--- The data Enclosed Below ---

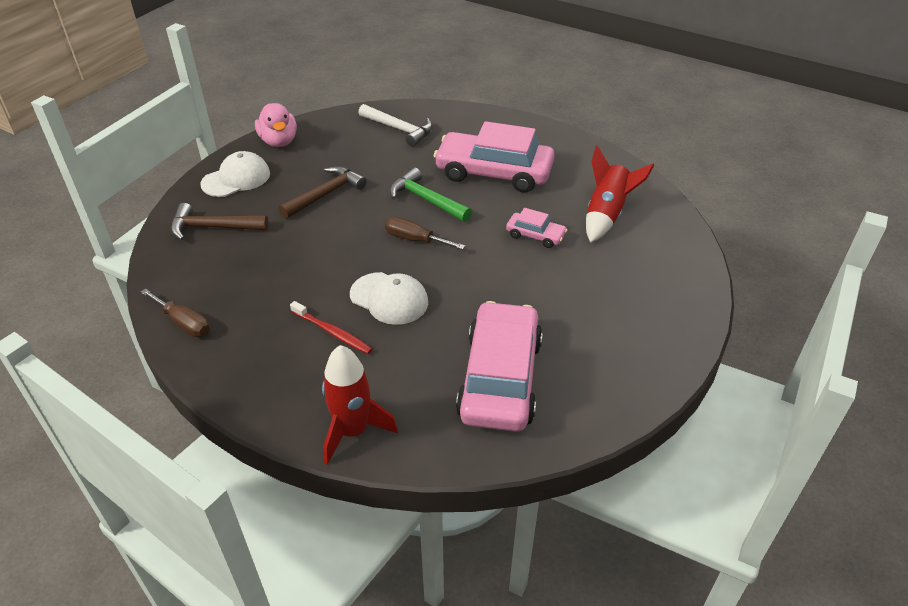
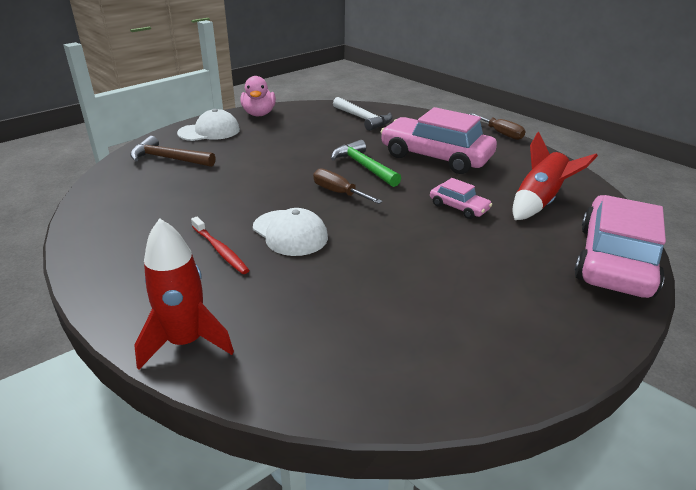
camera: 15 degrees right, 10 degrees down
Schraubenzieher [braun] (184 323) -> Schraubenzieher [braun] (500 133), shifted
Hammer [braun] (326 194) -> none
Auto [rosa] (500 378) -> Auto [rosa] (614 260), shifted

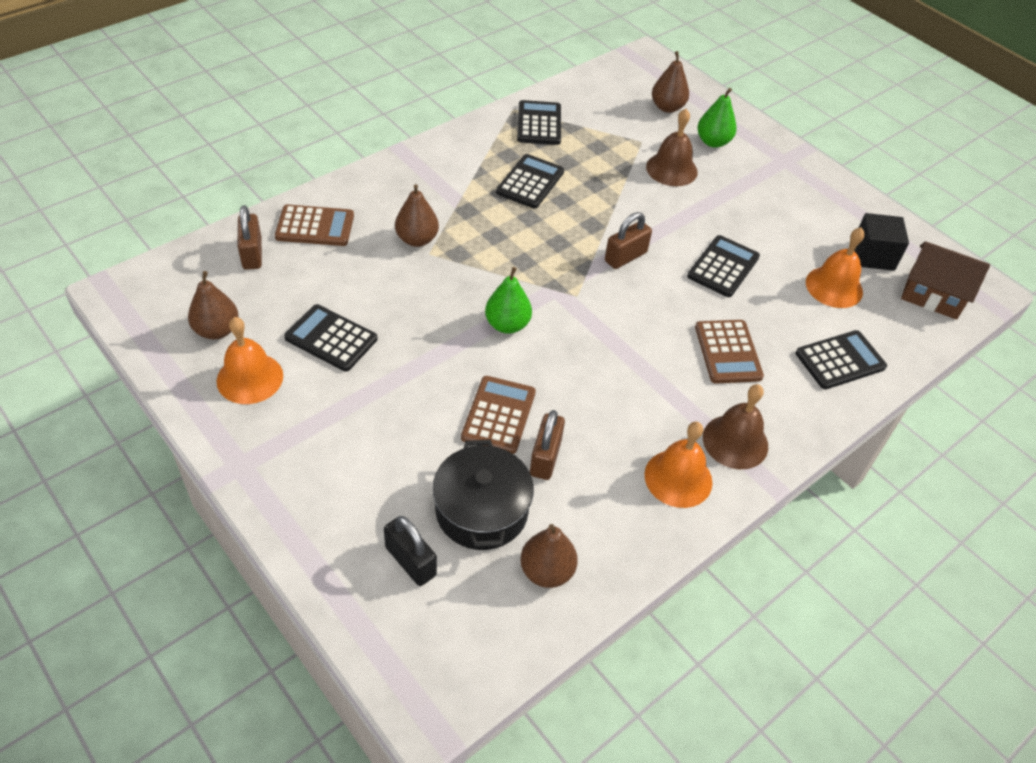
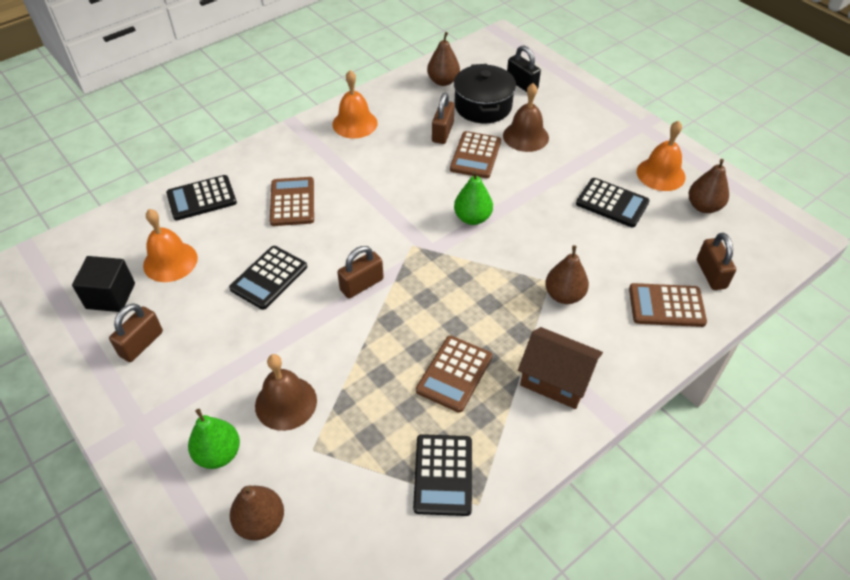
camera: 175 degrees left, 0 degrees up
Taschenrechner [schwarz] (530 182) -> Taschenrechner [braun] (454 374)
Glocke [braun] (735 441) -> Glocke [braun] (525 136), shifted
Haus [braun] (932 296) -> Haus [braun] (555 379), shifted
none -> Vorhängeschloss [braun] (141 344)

--- End of Enclosed The data ---

— Requirement —
For this exercise, copy the entries above exactly and skip any picture.

— Solution for this problem —
camera: 15 degrees right, 10 degrees down
Schraubenzieher [braun] (184 323) -> Schraubenzieher [braun] (500 133), shifted
Hammer [braun] (326 194) -> none
Auto [rosa] (500 378) -> Auto [rosa] (614 260), shifted

camera: 175 degrees left, 0 degrees up
Taschenrechner [schwarz] (530 182) -> Taschenrechner [braun] (454 374)
Glocke [braun] (735 441) -> Glocke [braun] (525 136), shifted
Haus [braun] (932 296) -> Haus [braun] (555 379), shifted
none -> Vorhängeschloss [braun] (141 344)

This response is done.